WORK REQUEST:
Somewhere below is a line with "green square: (92, 59) -> (80, 51), size x0.7" and, later, a line with "gray arrow: (101, 140)"; repeat those two lines and all the lines between them, exactly as they are.

─── RAW DATA

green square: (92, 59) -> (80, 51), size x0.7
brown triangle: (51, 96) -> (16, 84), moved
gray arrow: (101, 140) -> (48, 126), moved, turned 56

──────
─── RAW DATA

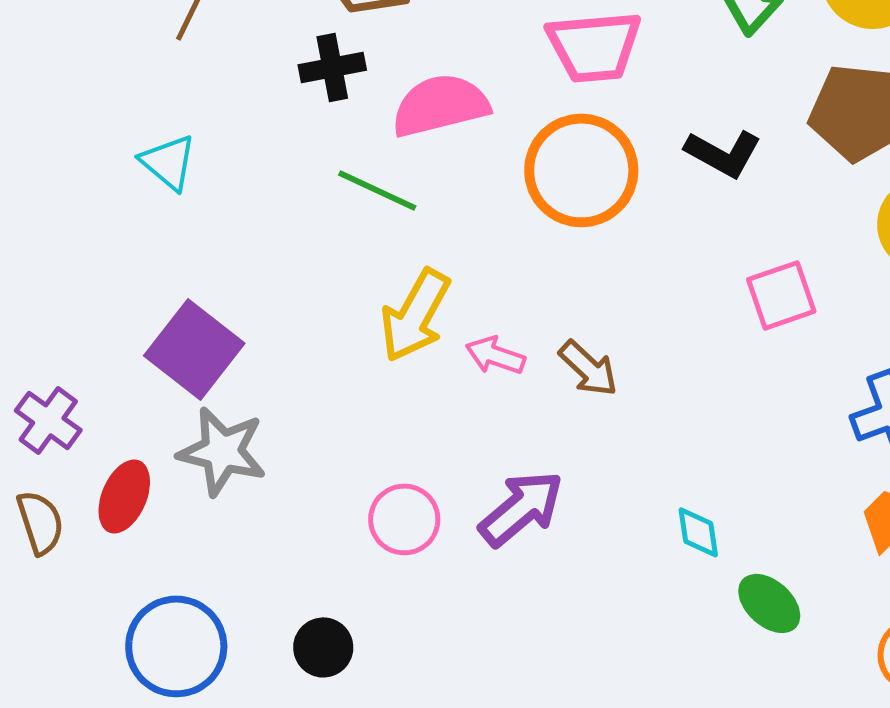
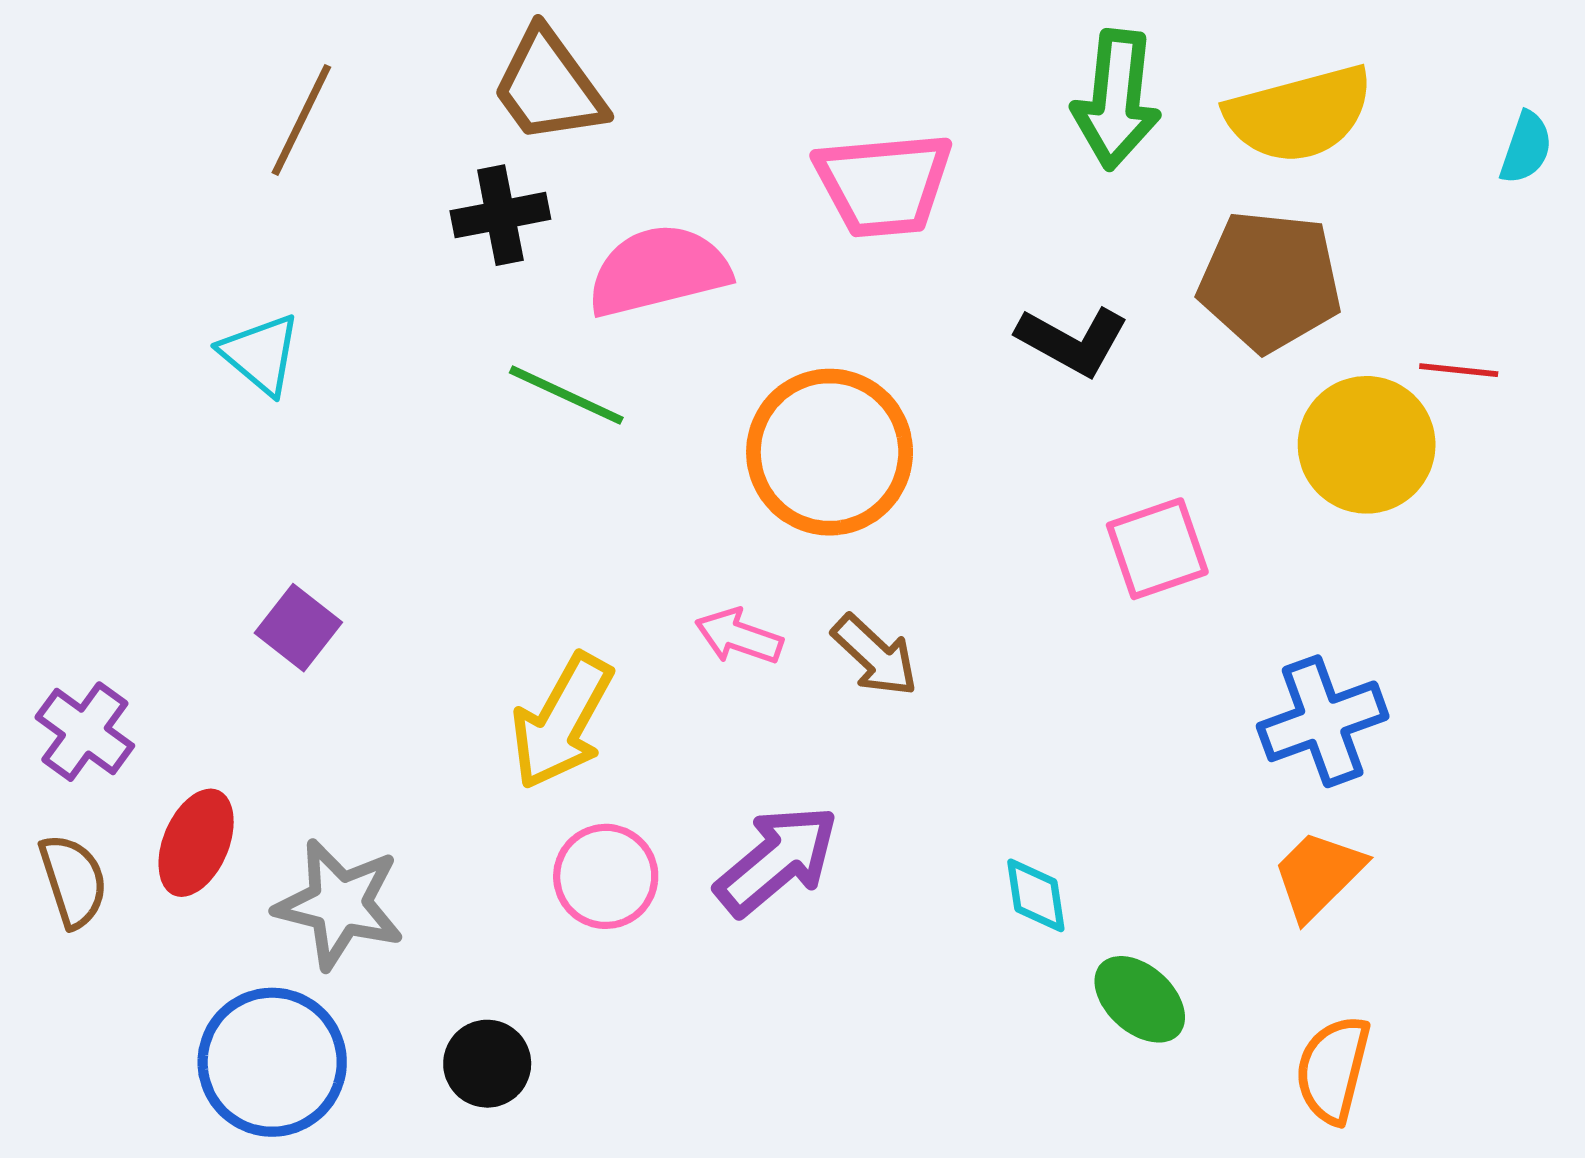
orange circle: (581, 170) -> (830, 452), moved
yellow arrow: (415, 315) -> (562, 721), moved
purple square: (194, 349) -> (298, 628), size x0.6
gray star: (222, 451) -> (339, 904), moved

──────

TASK OUTPUT:
green square: (92, 59) -> (80, 51), size x0.7
brown triangle: (51, 96) -> (16, 84), moved
gray arrow: (101, 140) -> (48, 126), moved, turned 56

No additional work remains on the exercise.